* **Your objective**
Lines in the listing that hold the string "none" need to be tallied, and the total given alone.

------ Exercise inputs ------

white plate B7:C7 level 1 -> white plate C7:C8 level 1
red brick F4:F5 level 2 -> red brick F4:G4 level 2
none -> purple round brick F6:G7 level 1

------
------ Exercise inputs ------

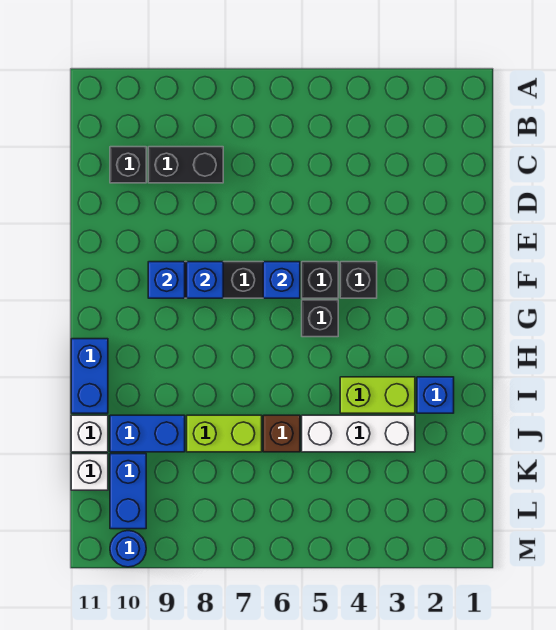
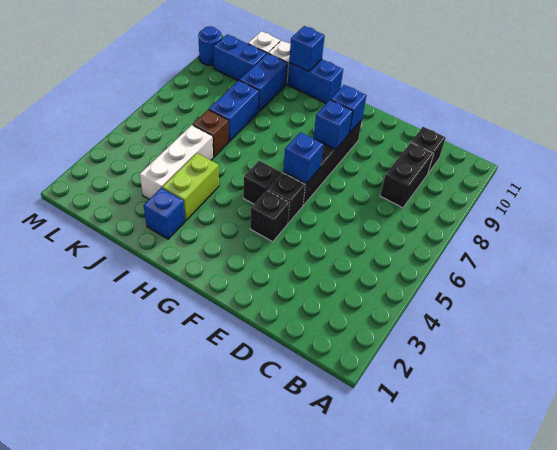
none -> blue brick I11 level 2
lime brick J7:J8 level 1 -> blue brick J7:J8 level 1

------

* **Exercise solution**
2